» **PROBLEM REQUIREMENTS**:
The answer must restate the listing word for word, without its images.

» **DATA BLOCK**:
>>>>

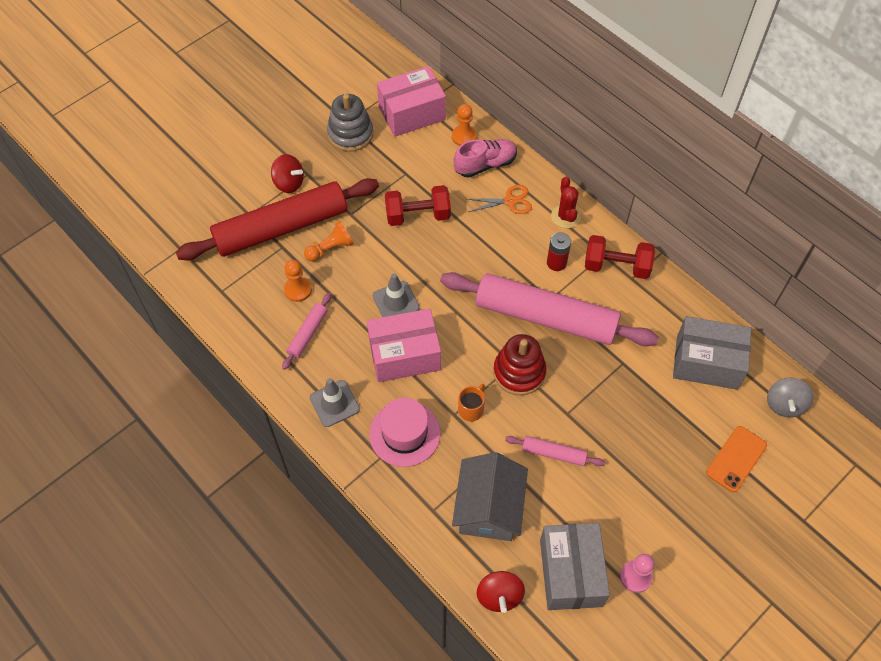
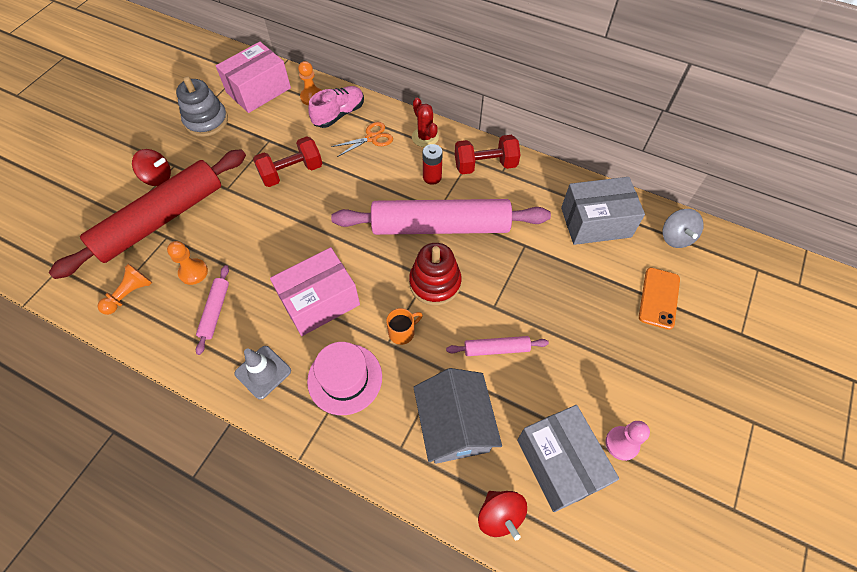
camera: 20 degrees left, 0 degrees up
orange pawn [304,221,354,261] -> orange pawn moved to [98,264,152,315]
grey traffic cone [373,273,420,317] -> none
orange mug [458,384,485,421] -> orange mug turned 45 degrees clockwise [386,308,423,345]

<<<<

» **YOUR RESPONSE**:
camera: 20 degrees left, 0 degrees up
orange pawn [304,221,354,261] -> orange pawn moved to [98,264,152,315]
grey traffic cone [373,273,420,317] -> none
orange mug [458,384,485,421] -> orange mug turned 45 degrees clockwise [386,308,423,345]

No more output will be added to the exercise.